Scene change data
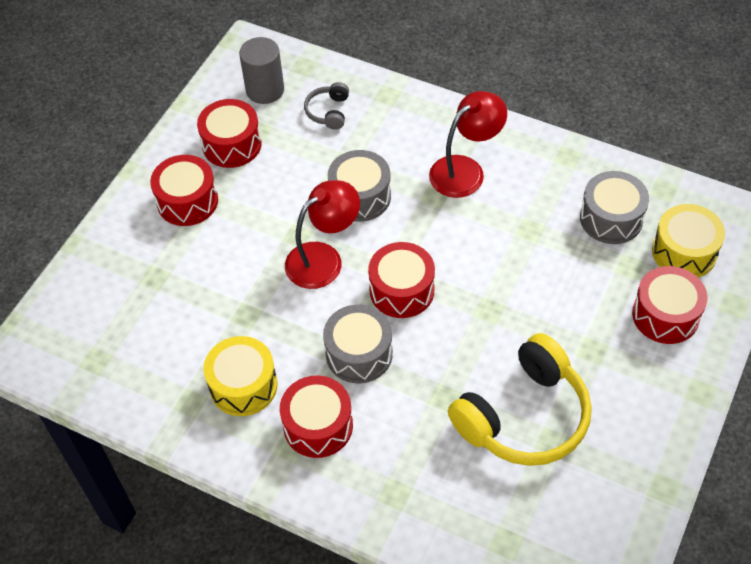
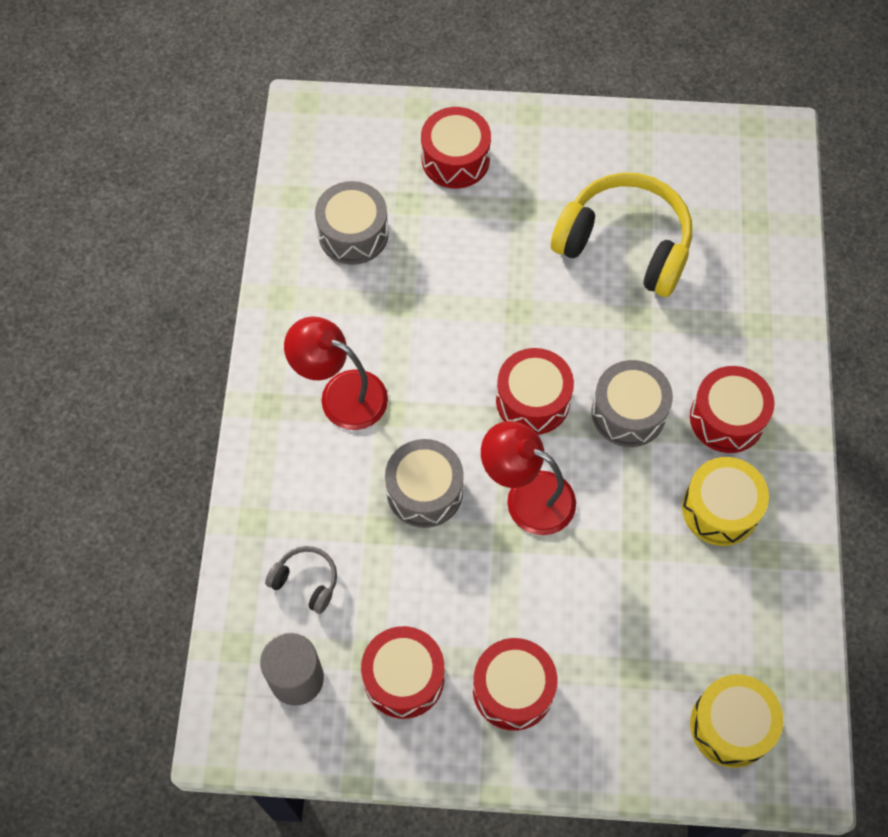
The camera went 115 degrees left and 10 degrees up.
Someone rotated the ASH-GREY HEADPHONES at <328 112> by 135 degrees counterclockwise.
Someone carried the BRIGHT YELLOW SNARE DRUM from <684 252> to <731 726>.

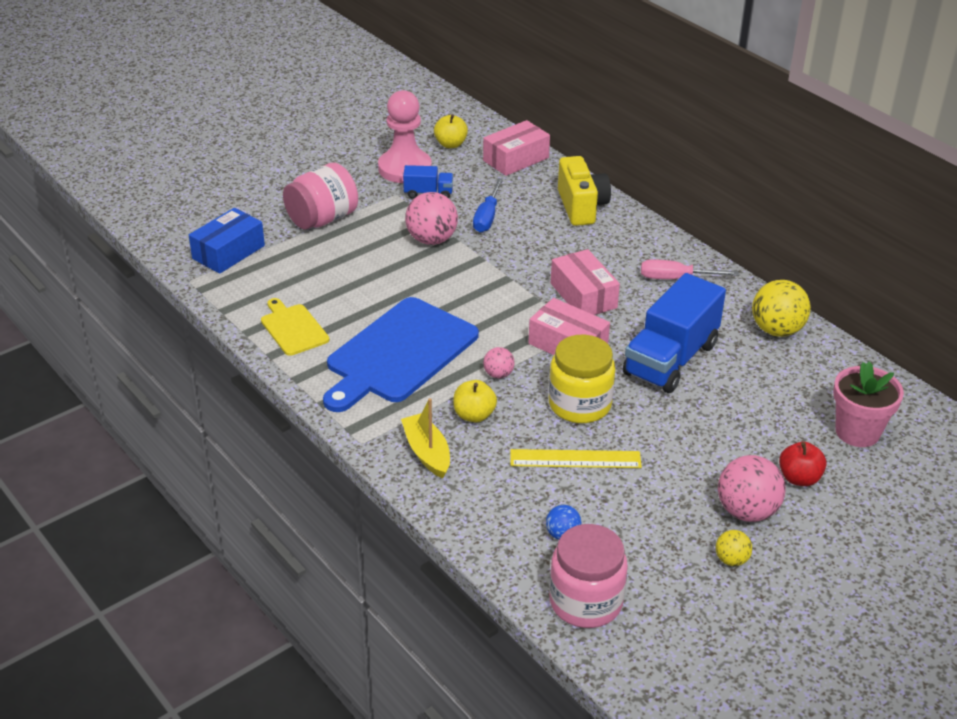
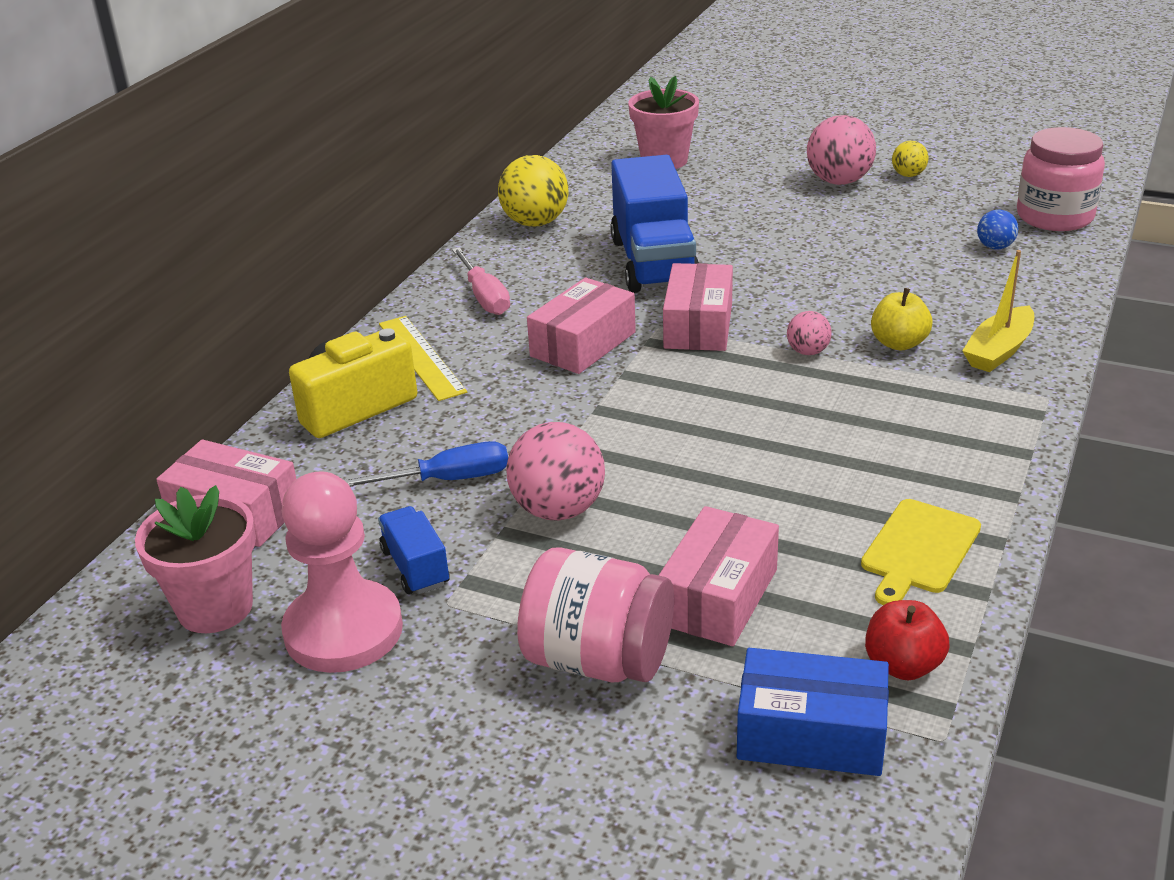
The camera went 115 degrees left and 5 degrees down.
Someone swapped the BRIGHT YELLOW TOY APPLE at <450 144> for the PINK PLANT POT at <215 608>.
Someone rotated the BLUE LORRY at <671 359> by 75 degrees clockwise.
Someone took away the BLUE BREAD BOARD at <399 353>.
Someone took away the BRIGHT YELLOW JAR at <579 404>.
Someone carried the RED TOY APPLE from <799 478> to <903 665>.
Someone carried the BRIGHT YELLOW STRAIGHTEDGE from <575 459> to <421 357>.
Someone put down the PINK PARCEL at <718 596>.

### How to complete this task:
Omit the pictures and set down the records exactly.

### Expected answer:
The camera went 115 degrees left and 10 degrees up.
Someone rotated the ASH-GREY HEADPHONES at <328 112> by 135 degrees counterclockwise.
Someone carried the BRIGHT YELLOW SNARE DRUM from <684 252> to <731 726>.

The camera went 115 degrees left and 5 degrees down.
Someone swapped the BRIGHT YELLOW TOY APPLE at <450 144> for the PINK PLANT POT at <215 608>.
Someone rotated the BLUE LORRY at <671 359> by 75 degrees clockwise.
Someone took away the BLUE BREAD BOARD at <399 353>.
Someone took away the BRIGHT YELLOW JAR at <579 404>.
Someone carried the RED TOY APPLE from <799 478> to <903 665>.
Someone carried the BRIGHT YELLOW STRAIGHTEDGE from <575 459> to <421 357>.
Someone put down the PINK PARCEL at <718 596>.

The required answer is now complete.